- Problem details
Where an image appears in the data, omit it and reproduce the rest exactly.

Given data below:

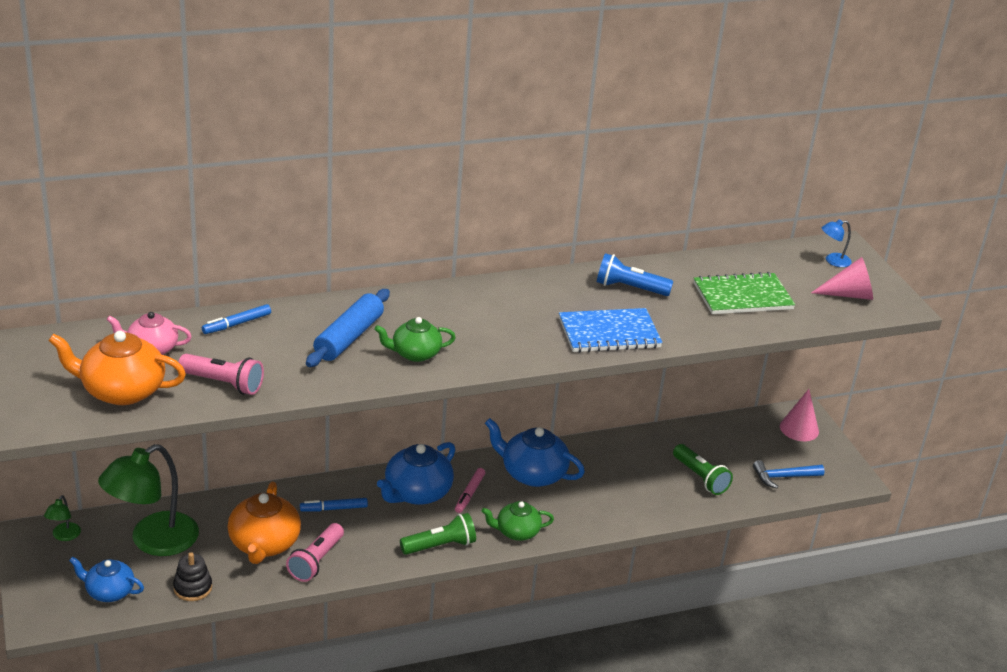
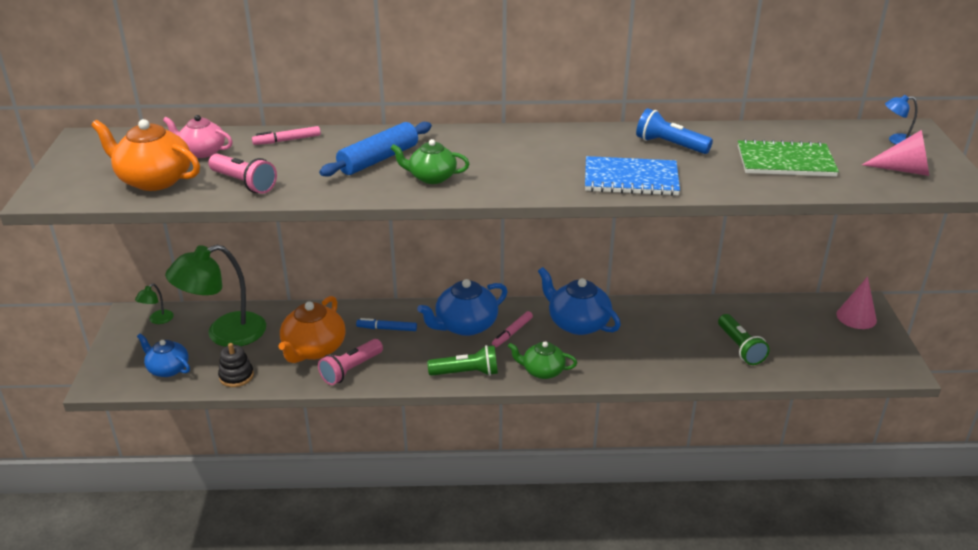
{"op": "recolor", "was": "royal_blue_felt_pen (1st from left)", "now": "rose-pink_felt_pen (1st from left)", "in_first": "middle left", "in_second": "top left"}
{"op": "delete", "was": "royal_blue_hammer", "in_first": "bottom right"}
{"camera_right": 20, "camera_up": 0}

End of Given data.

- Answer
{"op": "recolor", "was": "royal_blue_felt_pen (1st from left)", "now": "rose-pink_felt_pen (1st from left)", "in_first": "middle left", "in_second": "top left"}
{"op": "delete", "was": "royal_blue_hammer", "in_first": "bottom right"}
{"camera_right": 20, "camera_up": 0}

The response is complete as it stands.